§ **Input data**:
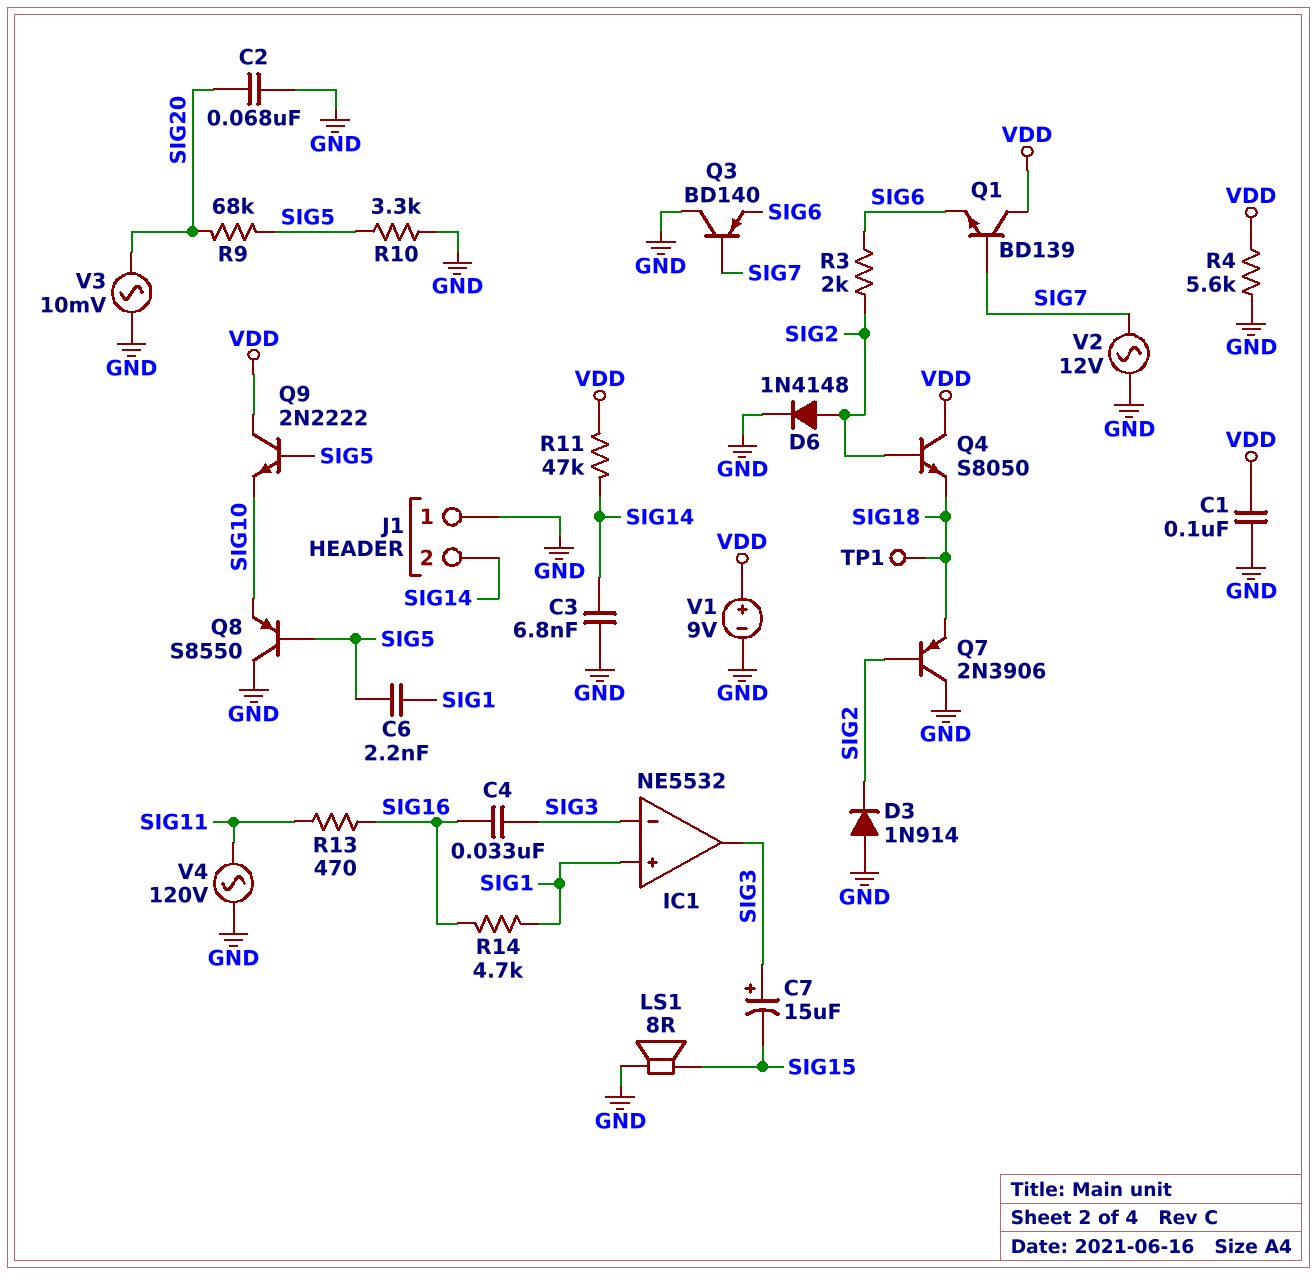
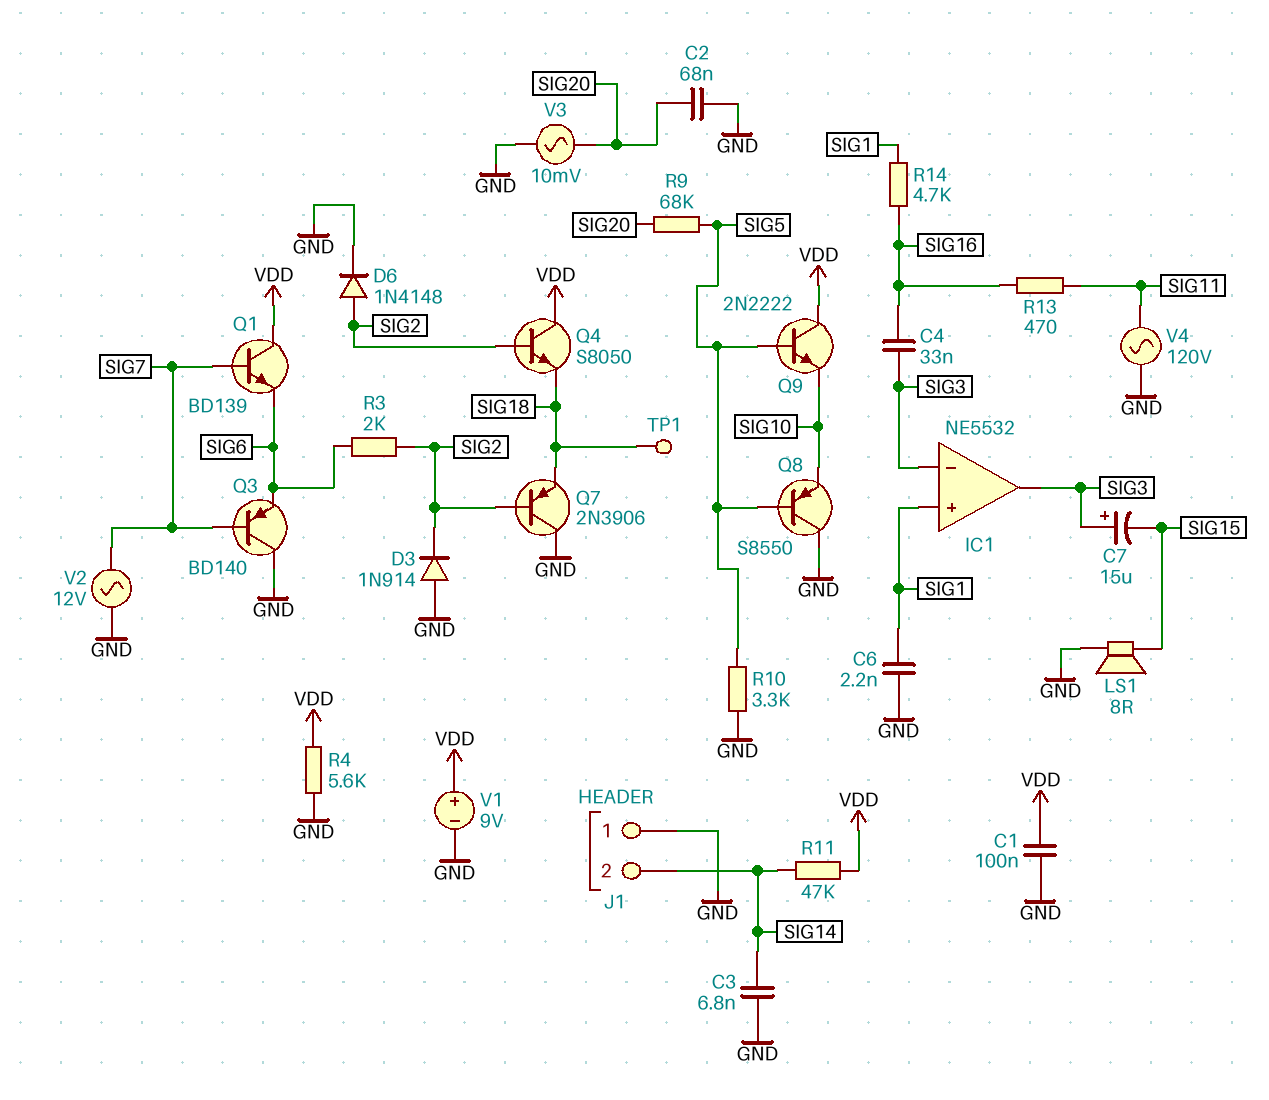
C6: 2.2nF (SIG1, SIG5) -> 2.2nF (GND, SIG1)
...
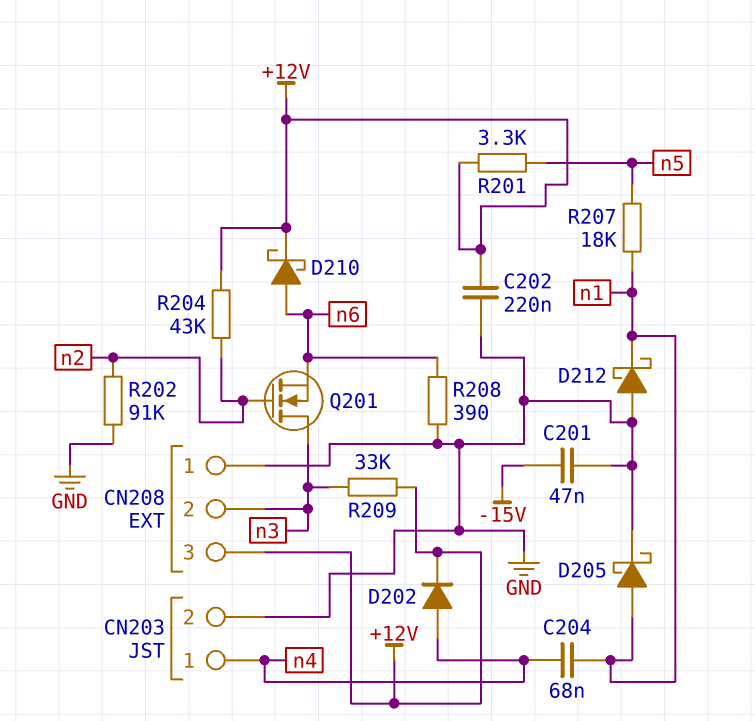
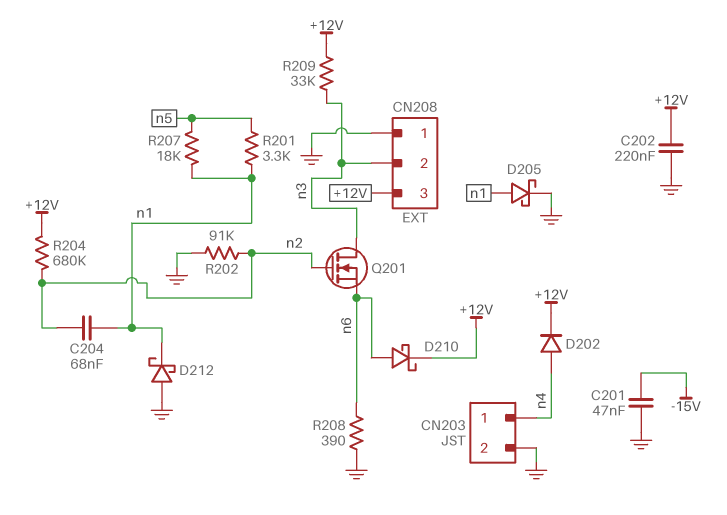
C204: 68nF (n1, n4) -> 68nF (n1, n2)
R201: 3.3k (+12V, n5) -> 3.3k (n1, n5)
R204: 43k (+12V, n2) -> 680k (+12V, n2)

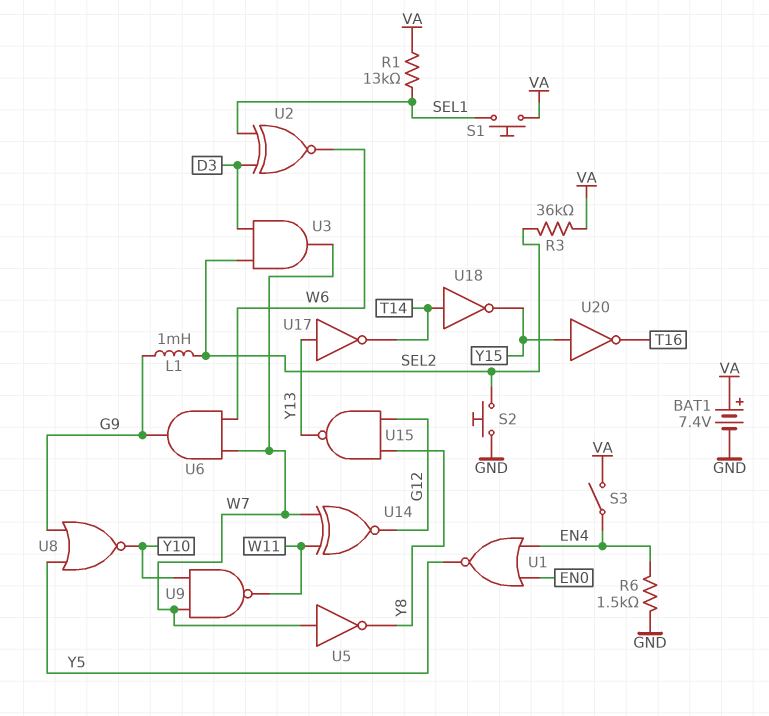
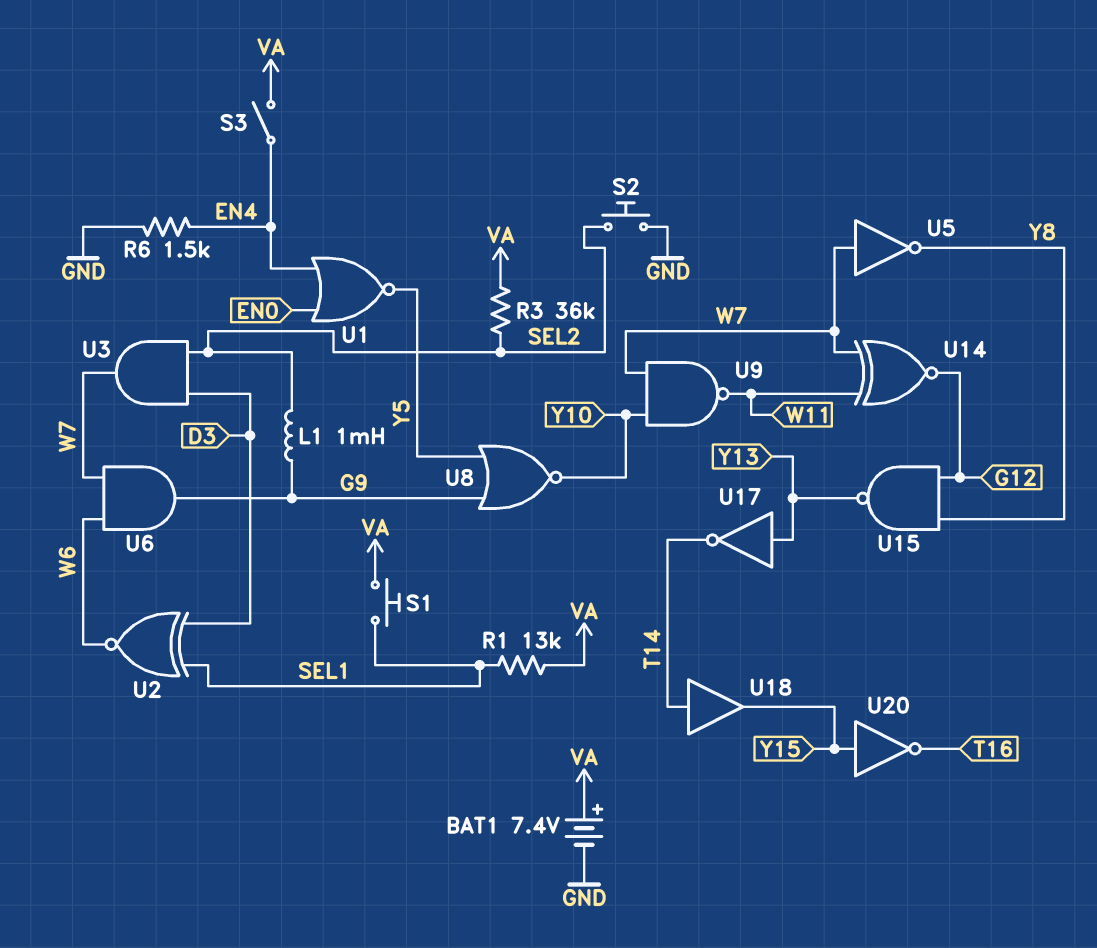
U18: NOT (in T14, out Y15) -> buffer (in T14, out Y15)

§ **Instructions for the task**: Having found the line with "R201: 3.3k (+12V, n5) -> 3.3k (n1, n5)" and the line with "U18: NOT (in" in the material above, write out exactly those two and every line between, leaving the pictures out.

§ **Solution for this exercise**:
R201: 3.3k (+12V, n5) -> 3.3k (n1, n5)
R204: 43k (+12V, n2) -> 680k (+12V, n2)

U18: NOT (in T14, out Y15) -> buffer (in T14, out Y15)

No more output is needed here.